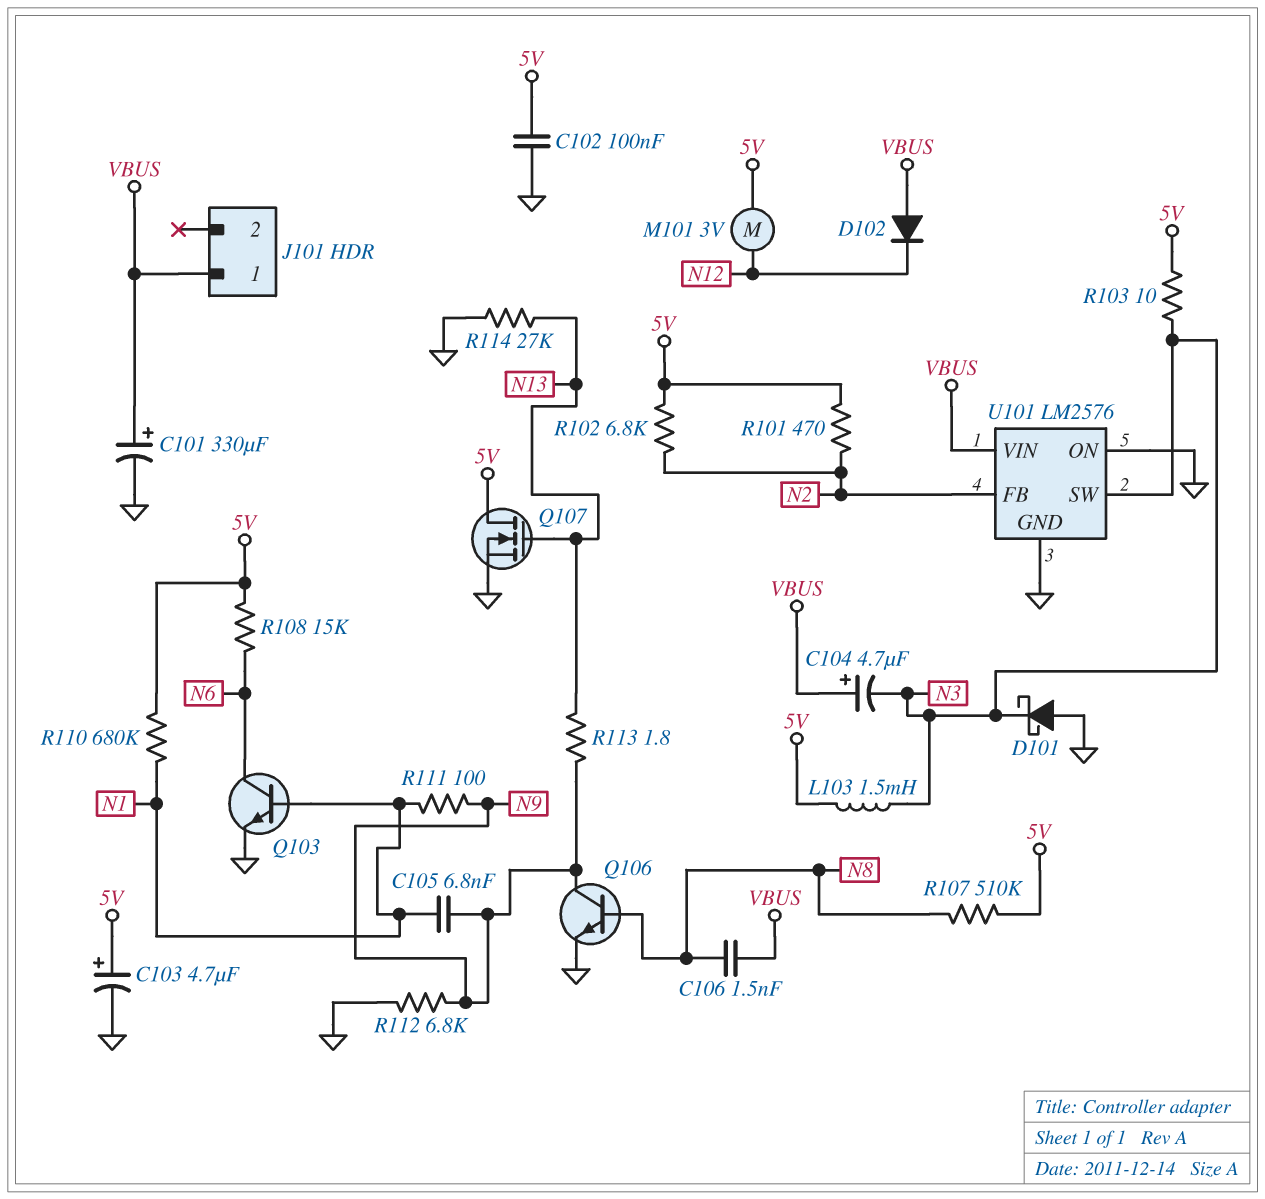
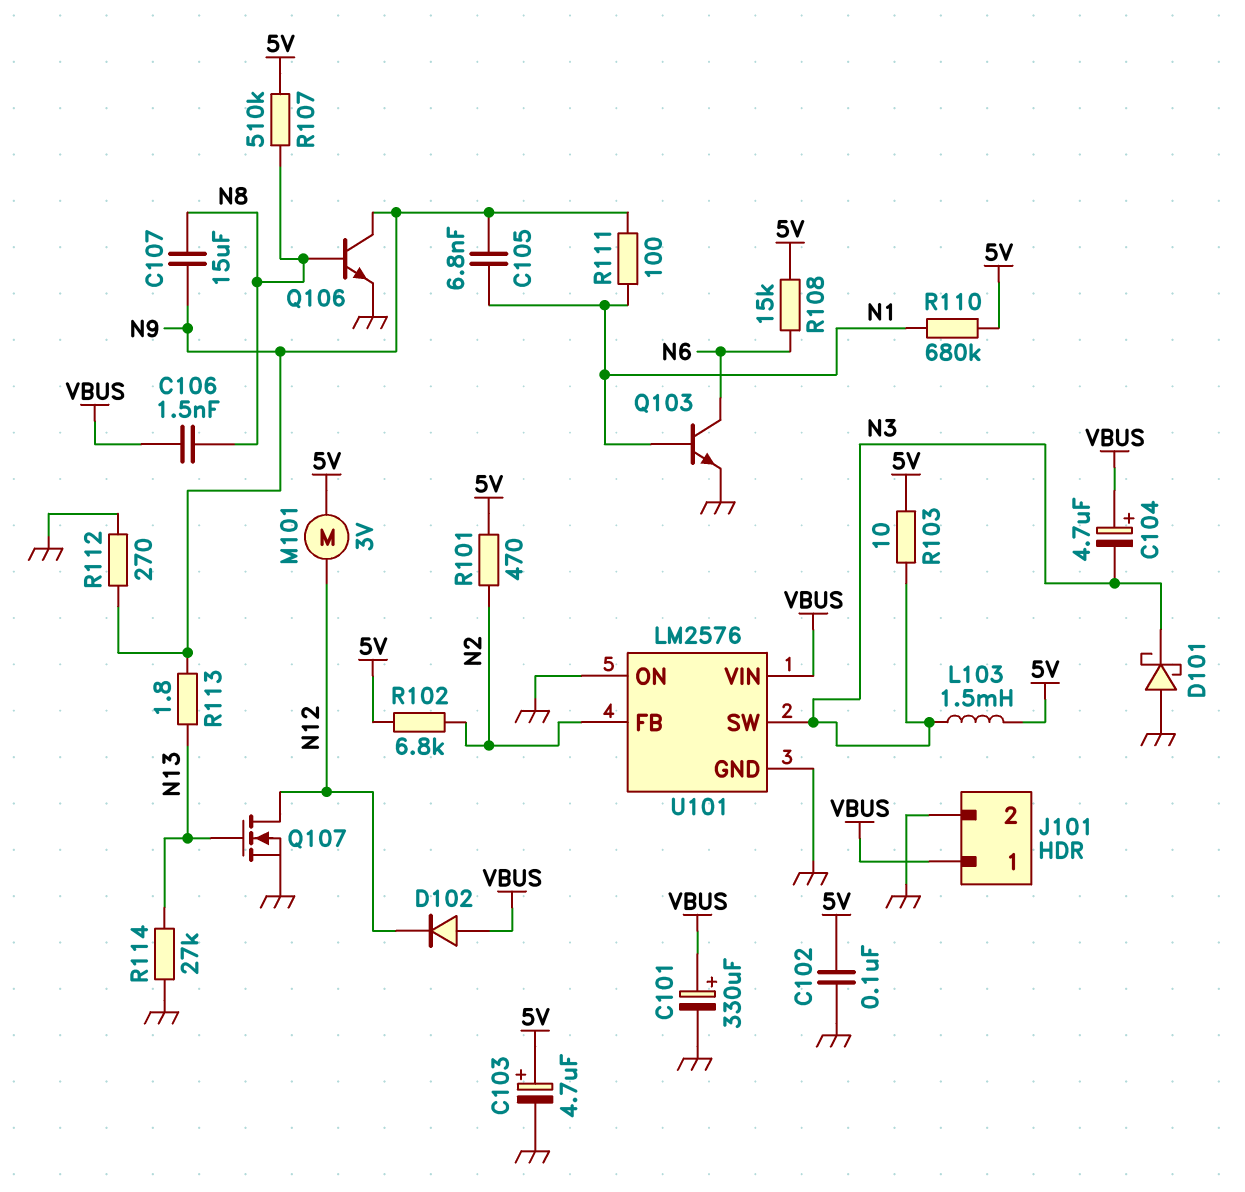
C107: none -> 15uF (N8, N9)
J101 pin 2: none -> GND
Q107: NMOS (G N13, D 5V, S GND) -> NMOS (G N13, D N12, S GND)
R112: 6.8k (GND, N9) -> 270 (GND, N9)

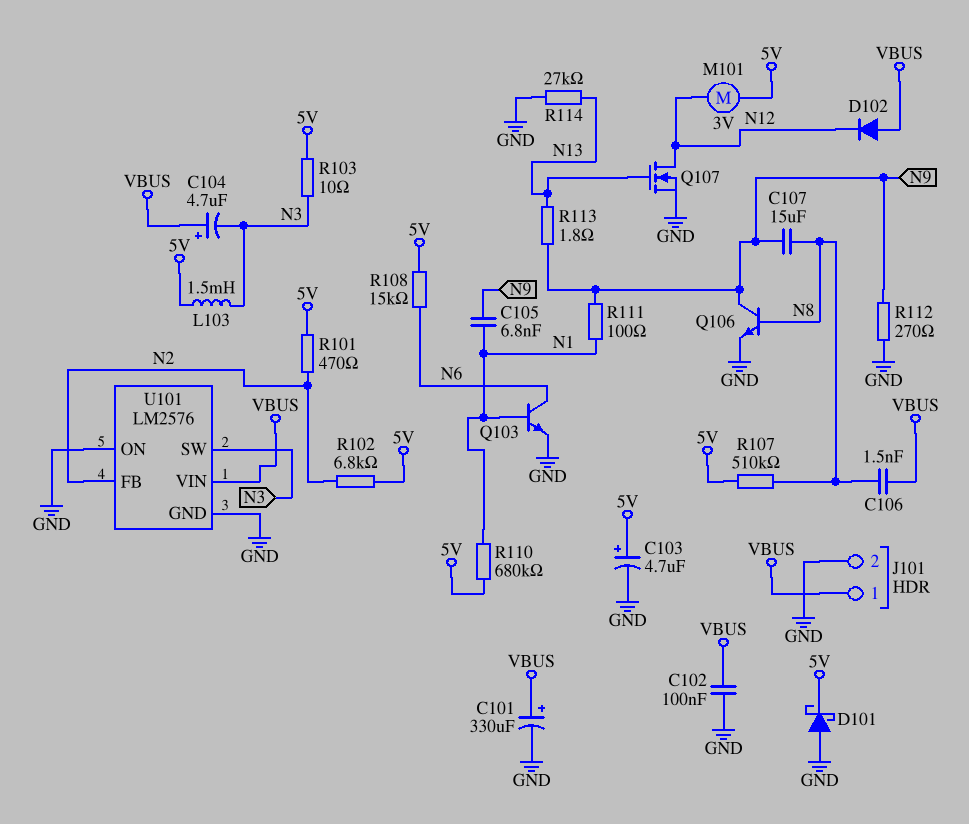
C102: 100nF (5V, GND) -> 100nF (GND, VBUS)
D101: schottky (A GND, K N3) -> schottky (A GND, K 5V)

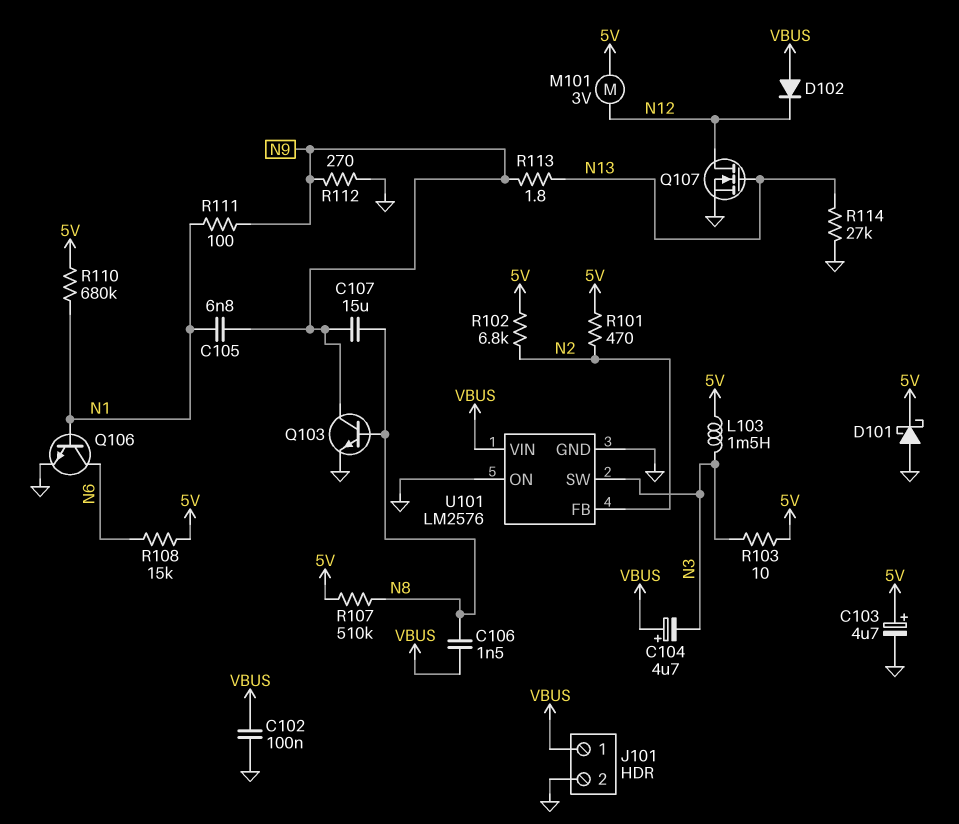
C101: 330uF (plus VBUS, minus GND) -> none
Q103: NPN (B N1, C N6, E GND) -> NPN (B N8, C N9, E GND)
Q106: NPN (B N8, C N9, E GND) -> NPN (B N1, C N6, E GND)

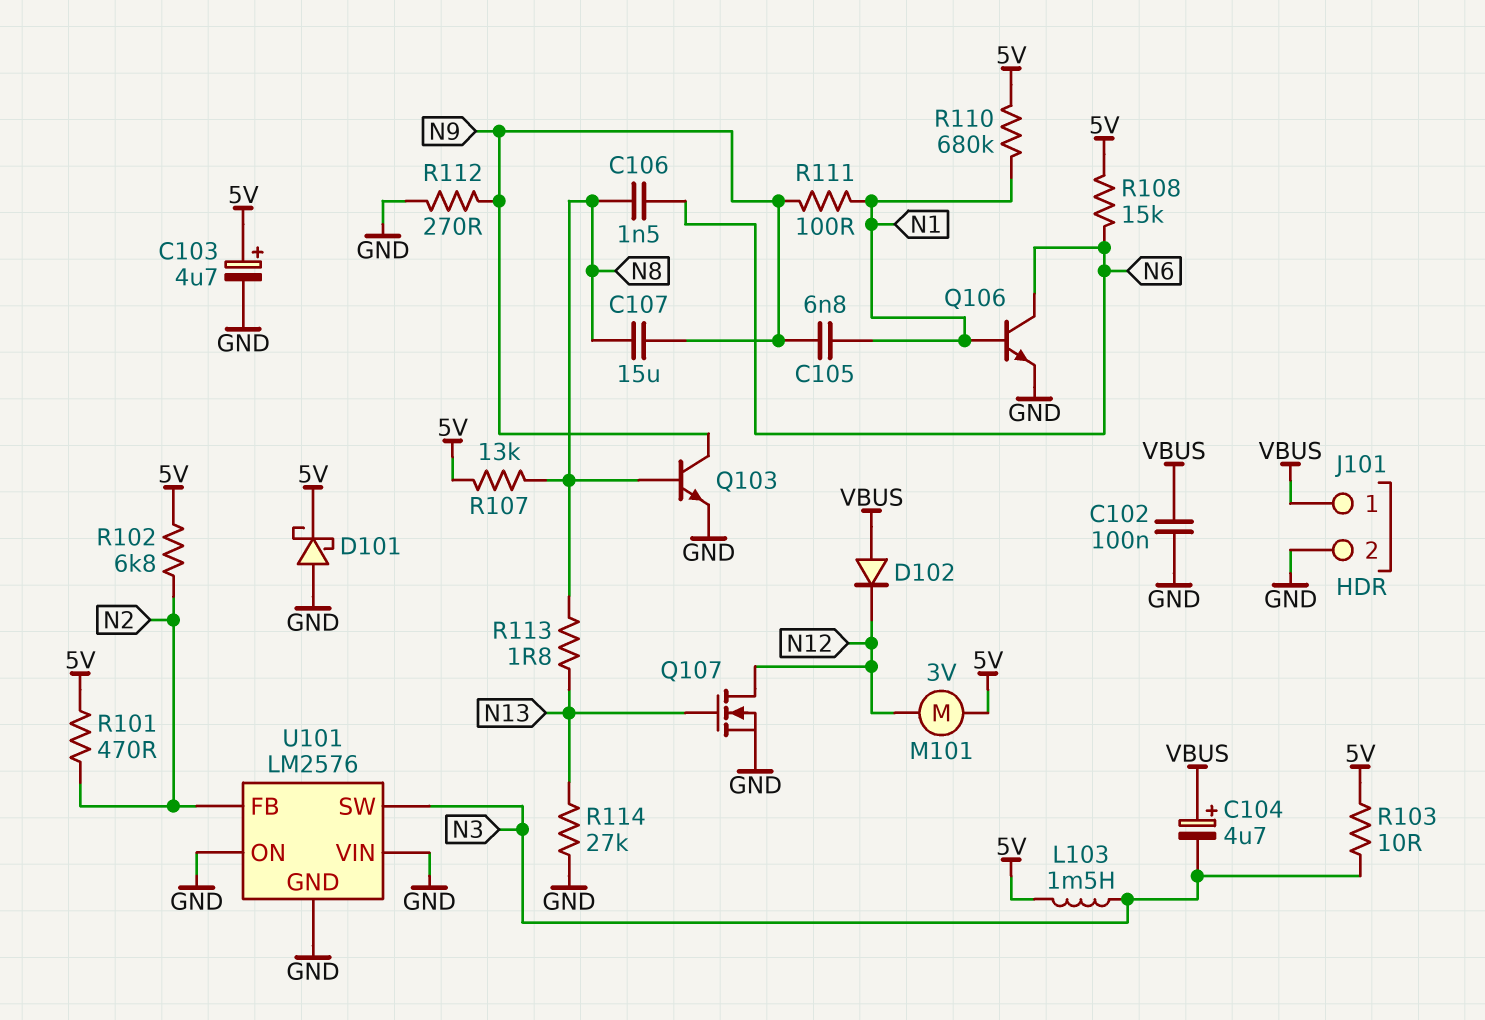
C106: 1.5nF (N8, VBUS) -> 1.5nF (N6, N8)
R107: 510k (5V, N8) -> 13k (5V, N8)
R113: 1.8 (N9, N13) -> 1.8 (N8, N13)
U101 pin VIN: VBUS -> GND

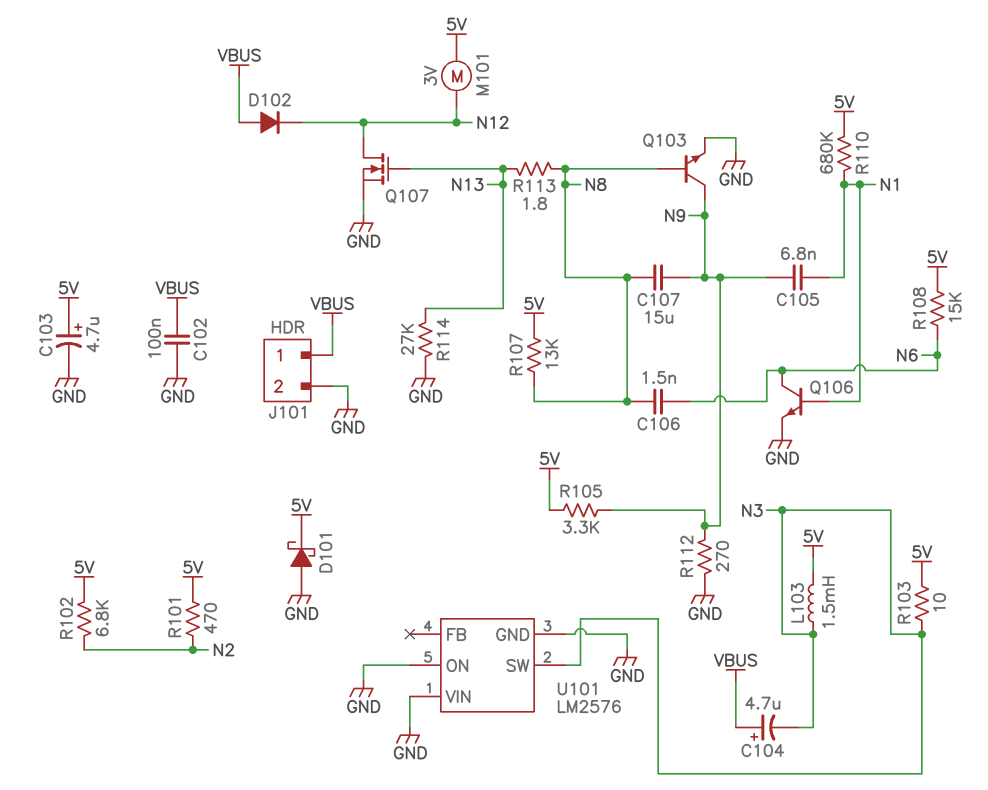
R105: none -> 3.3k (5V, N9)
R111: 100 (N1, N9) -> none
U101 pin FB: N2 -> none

■ DIRECTIONS FOR THIS TASK ■
Give again exactly the lines running from the beginning of the material above through the line that contains "C102: 100nF (5V, GND) -> 100nF (GND, VBUS)", and leave out every picture.

■ WRITTEN SOLUTION ■
C107: none -> 15uF (N8, N9)
J101 pin 2: none -> GND
Q107: NMOS (G N13, D 5V, S GND) -> NMOS (G N13, D N12, S GND)
R112: 6.8k (GND, N9) -> 270 (GND, N9)

C102: 100nF (5V, GND) -> 100nF (GND, VBUS)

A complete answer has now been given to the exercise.